Below are the records; copy exactly the stretch from the line containing "J5 pin 1: VA -> VOL3" through the line containing "R11: 1.6k (+3V3, EN_N) -> 22k (+3V3, EN_N)", both ends included, and nothing else.

▶ **MATERIAL PROVIDED**
-- Opening Marker --
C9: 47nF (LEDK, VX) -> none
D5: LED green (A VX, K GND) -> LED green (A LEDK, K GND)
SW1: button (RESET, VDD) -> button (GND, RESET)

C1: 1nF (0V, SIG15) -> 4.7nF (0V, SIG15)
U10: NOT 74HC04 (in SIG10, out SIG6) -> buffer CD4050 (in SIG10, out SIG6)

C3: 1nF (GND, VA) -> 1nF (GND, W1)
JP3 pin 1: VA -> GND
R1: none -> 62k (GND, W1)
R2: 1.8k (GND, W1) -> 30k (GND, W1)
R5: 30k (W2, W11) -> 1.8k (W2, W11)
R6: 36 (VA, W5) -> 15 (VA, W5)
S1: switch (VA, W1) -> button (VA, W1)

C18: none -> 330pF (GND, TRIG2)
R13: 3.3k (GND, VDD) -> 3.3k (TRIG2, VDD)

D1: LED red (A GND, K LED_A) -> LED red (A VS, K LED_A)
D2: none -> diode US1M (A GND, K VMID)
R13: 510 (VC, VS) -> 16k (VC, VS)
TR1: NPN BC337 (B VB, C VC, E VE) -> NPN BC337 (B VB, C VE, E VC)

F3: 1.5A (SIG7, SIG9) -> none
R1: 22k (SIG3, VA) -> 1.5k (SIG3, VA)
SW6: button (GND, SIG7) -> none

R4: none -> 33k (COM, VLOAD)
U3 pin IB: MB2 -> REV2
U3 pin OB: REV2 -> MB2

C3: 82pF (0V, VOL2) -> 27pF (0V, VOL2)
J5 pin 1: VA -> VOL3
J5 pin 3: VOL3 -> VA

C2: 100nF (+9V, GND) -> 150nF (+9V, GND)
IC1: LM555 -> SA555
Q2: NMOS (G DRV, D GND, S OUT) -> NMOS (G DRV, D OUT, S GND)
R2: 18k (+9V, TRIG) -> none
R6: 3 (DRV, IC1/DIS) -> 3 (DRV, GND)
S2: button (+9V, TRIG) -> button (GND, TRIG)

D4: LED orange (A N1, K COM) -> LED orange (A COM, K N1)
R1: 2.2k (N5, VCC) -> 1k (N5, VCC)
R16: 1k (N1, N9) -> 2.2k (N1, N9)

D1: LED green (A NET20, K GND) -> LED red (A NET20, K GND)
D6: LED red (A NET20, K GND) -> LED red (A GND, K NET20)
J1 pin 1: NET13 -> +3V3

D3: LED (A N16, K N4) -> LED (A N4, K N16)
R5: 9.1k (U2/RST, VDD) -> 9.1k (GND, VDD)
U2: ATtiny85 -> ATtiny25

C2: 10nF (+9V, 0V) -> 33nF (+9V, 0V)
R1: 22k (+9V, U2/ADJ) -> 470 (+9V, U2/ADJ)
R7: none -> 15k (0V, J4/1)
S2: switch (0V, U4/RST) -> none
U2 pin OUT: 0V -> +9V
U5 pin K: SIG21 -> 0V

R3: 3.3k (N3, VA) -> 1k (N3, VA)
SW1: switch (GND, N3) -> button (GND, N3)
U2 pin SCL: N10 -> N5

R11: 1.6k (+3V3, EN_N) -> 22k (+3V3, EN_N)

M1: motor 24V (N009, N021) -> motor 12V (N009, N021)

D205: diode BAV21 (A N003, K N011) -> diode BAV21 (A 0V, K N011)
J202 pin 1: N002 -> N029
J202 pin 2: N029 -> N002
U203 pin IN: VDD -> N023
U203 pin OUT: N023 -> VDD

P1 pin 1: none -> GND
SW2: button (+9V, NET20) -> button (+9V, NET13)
-- Closing Marker --
▶ **SOLVED PROBLEM**
J5 pin 1: VA -> VOL3
J5 pin 3: VOL3 -> VA

C2: 100nF (+9V, GND) -> 150nF (+9V, GND)
IC1: LM555 -> SA555
Q2: NMOS (G DRV, D GND, S OUT) -> NMOS (G DRV, D OUT, S GND)
R2: 18k (+9V, TRIG) -> none
R6: 3 (DRV, IC1/DIS) -> 3 (DRV, GND)
S2: button (+9V, TRIG) -> button (GND, TRIG)

D4: LED orange (A N1, K COM) -> LED orange (A COM, K N1)
R1: 2.2k (N5, VCC) -> 1k (N5, VCC)
R16: 1k (N1, N9) -> 2.2k (N1, N9)

D1: LED green (A NET20, K GND) -> LED red (A NET20, K GND)
D6: LED red (A NET20, K GND) -> LED red (A GND, K NET20)
J1 pin 1: NET13 -> +3V3

D3: LED (A N16, K N4) -> LED (A N4, K N16)
R5: 9.1k (U2/RST, VDD) -> 9.1k (GND, VDD)
U2: ATtiny85 -> ATtiny25

C2: 10nF (+9V, 0V) -> 33nF (+9V, 0V)
R1: 22k (+9V, U2/ADJ) -> 470 (+9V, U2/ADJ)
R7: none -> 15k (0V, J4/1)
S2: switch (0V, U4/RST) -> none
U2 pin OUT: 0V -> +9V
U5 pin K: SIG21 -> 0V

R3: 3.3k (N3, VA) -> 1k (N3, VA)
SW1: switch (GND, N3) -> button (GND, N3)
U2 pin SCL: N10 -> N5

R11: 1.6k (+3V3, EN_N) -> 22k (+3V3, EN_N)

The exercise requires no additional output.